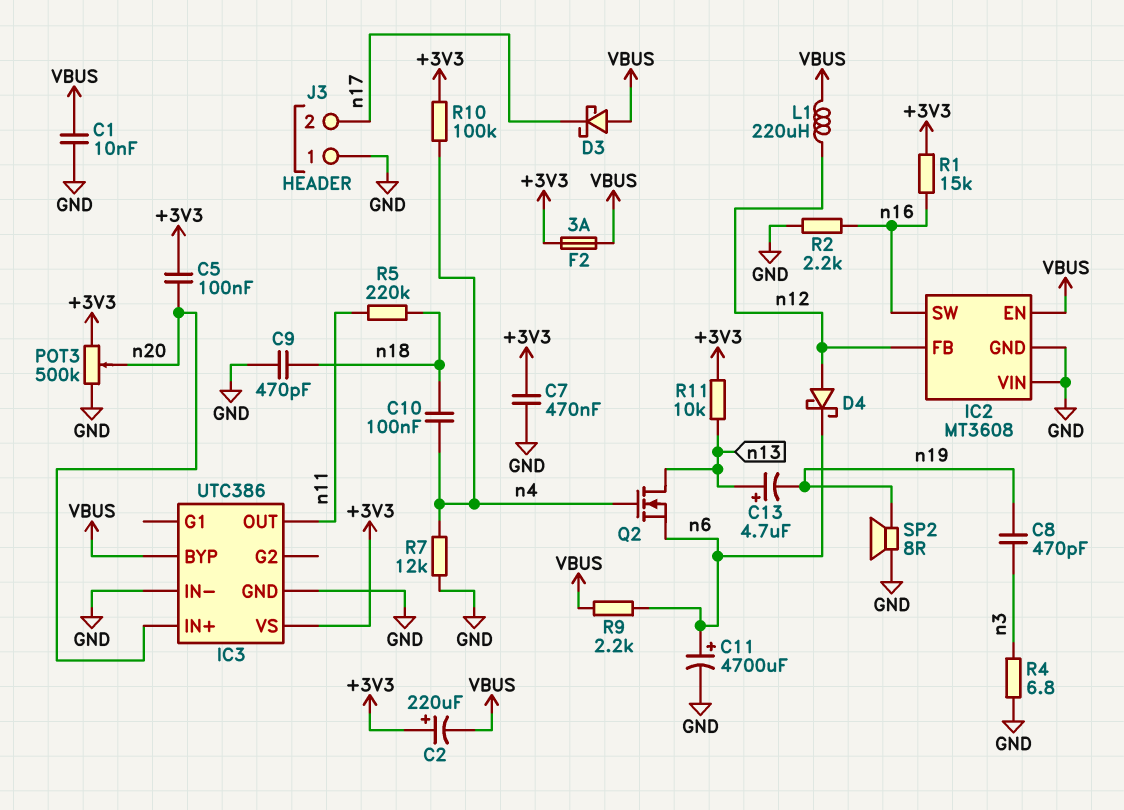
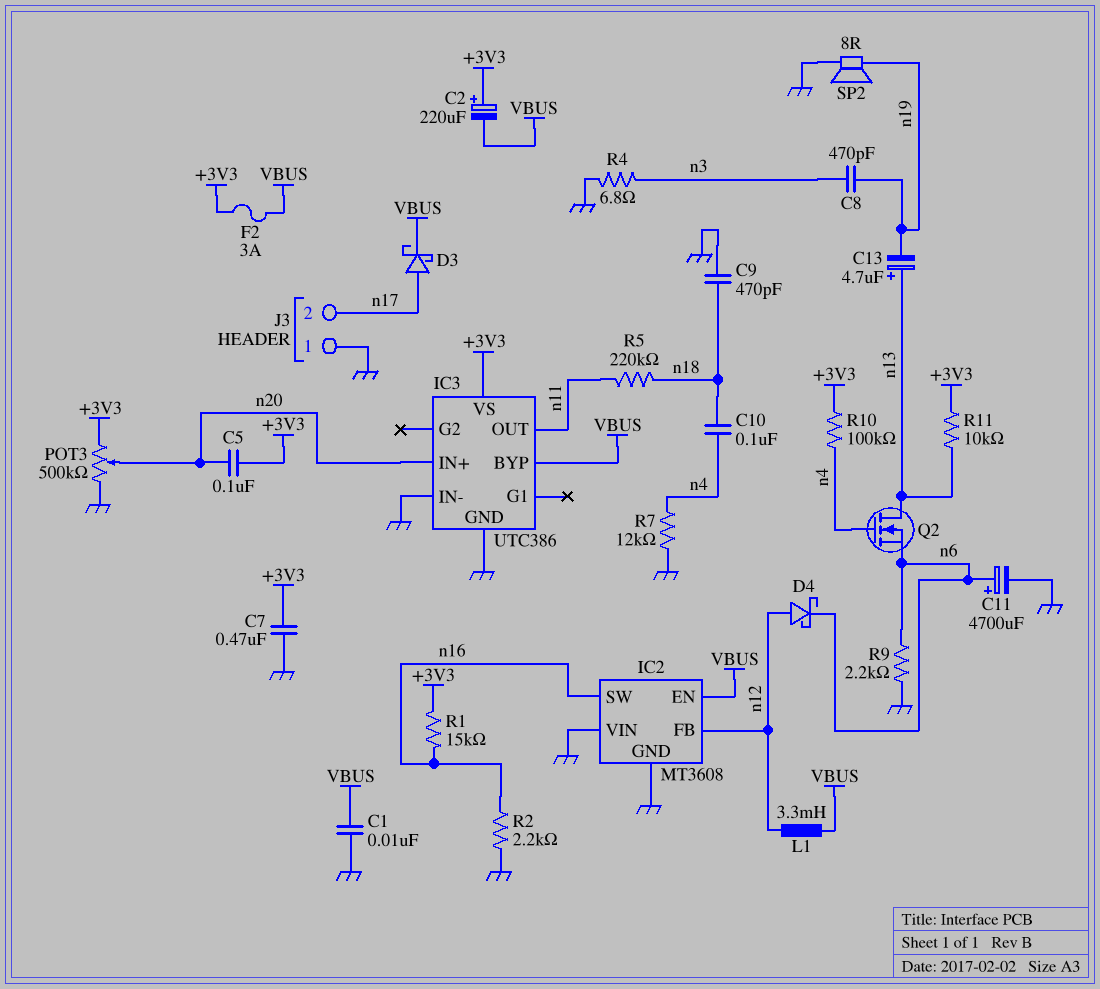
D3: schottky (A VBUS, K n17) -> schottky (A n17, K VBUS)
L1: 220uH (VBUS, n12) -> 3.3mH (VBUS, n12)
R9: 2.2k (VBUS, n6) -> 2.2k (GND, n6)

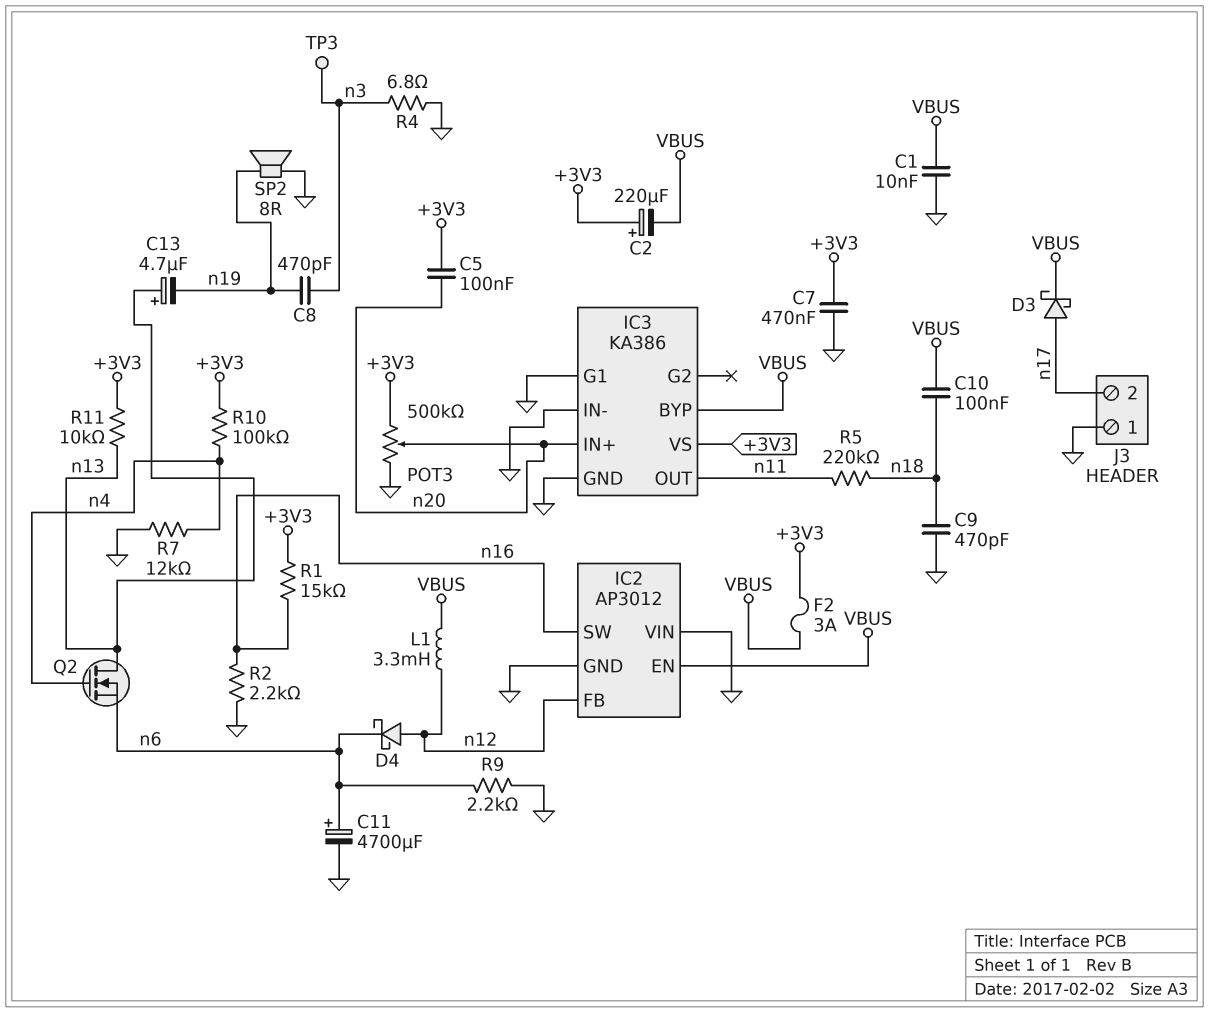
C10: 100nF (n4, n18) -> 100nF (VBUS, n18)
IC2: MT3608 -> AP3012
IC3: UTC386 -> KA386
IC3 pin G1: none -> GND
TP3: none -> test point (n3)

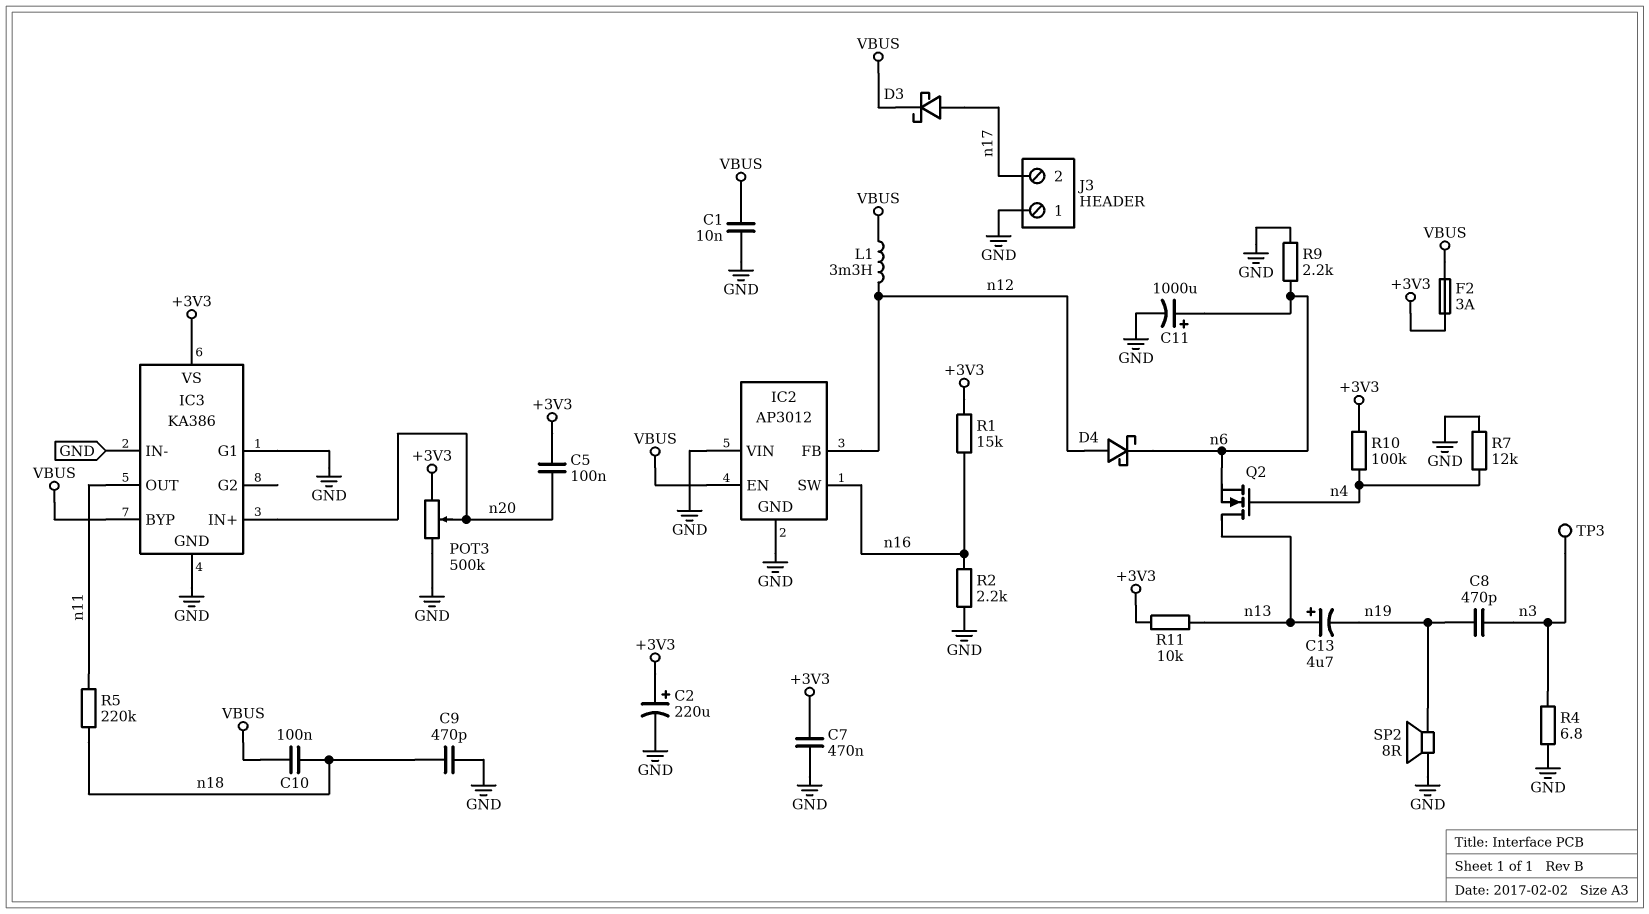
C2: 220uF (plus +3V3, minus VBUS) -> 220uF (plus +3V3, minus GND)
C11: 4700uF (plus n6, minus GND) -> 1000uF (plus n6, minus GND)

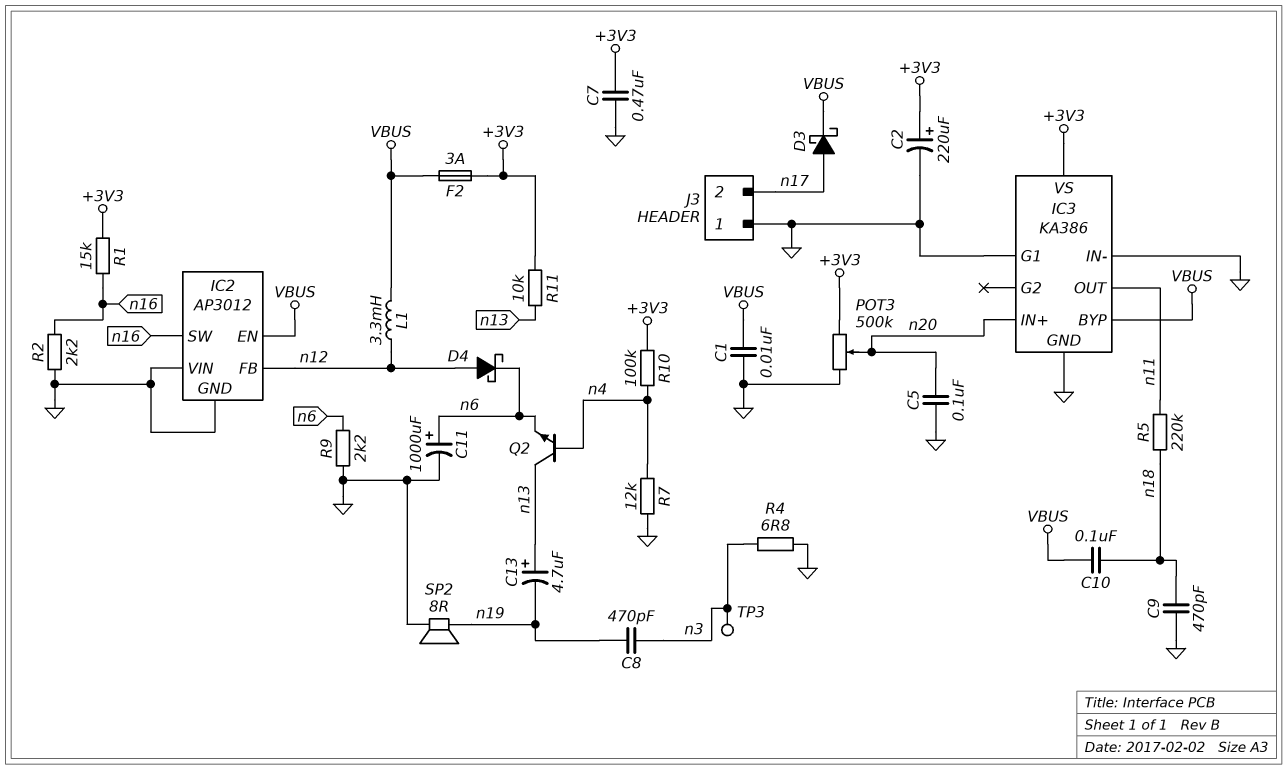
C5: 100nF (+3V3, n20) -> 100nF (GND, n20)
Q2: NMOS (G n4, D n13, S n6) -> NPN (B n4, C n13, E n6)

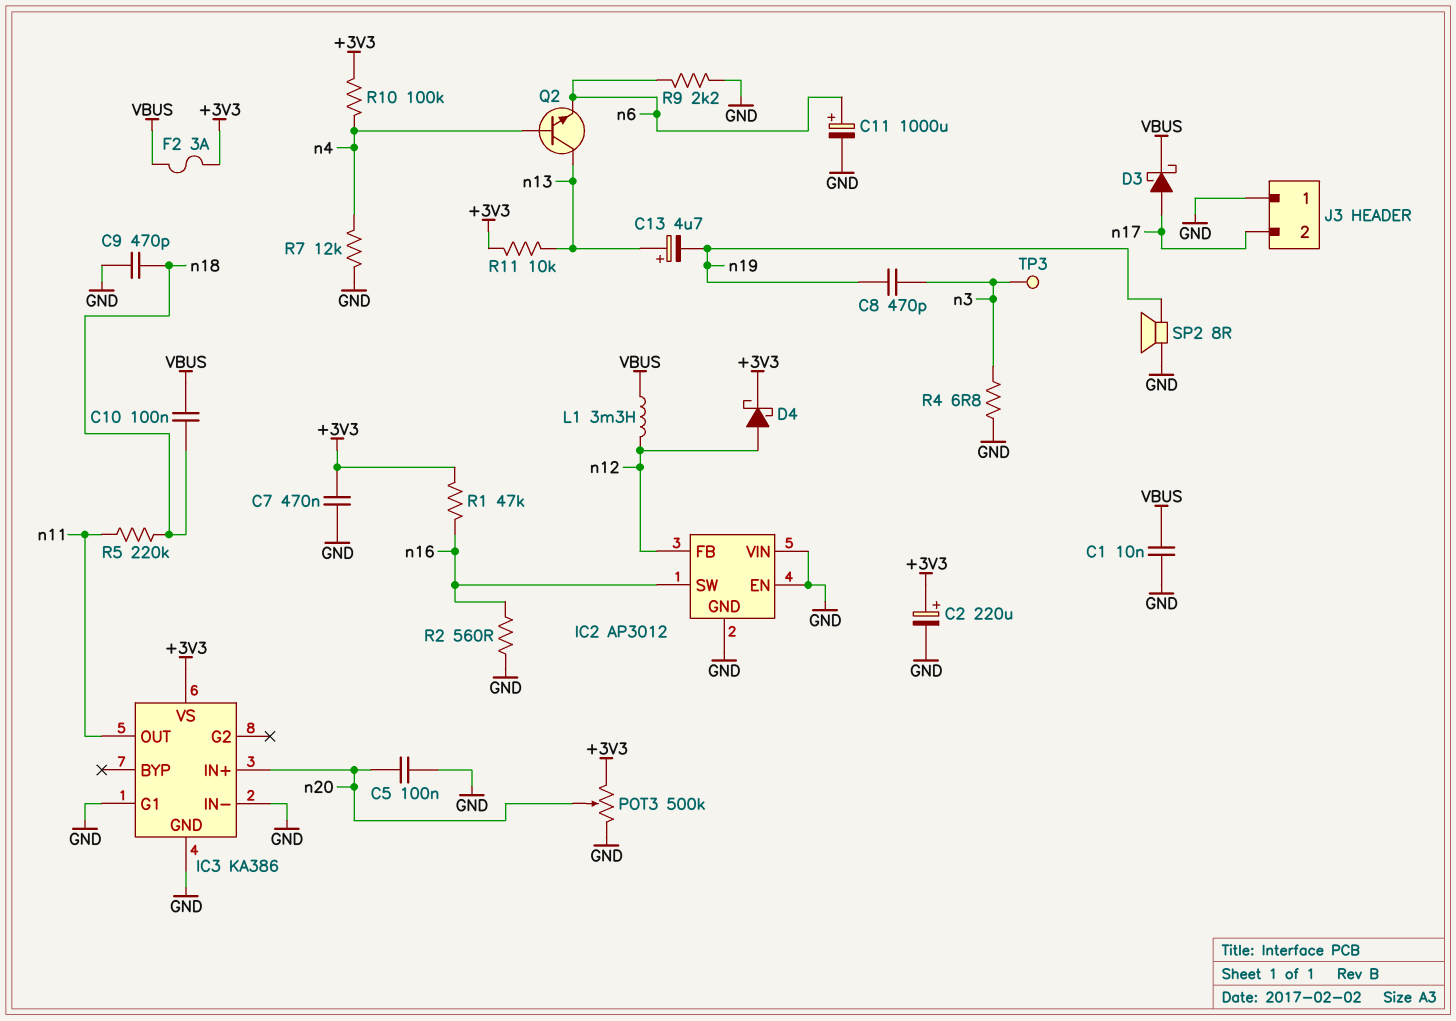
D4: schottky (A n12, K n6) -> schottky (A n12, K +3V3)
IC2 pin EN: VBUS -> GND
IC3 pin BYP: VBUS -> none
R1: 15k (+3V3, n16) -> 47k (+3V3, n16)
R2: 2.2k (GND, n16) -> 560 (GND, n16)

...

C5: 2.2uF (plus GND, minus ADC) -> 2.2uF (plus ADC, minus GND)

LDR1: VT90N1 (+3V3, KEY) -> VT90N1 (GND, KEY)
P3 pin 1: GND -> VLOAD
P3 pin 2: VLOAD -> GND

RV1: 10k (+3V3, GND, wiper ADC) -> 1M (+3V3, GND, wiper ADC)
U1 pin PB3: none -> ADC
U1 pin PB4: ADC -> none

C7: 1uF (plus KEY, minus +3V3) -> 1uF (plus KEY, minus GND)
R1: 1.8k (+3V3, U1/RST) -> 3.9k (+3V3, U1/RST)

§ Task requirements: Read the entries and select each line where the word "schottky" is found.

§ Expected answer:
D3: schottky (A VBUS, K n17) -> schottky (A n17, K VBUS)
D4: schottky (A n12, K n6) -> schottky (A n12, K +3V3)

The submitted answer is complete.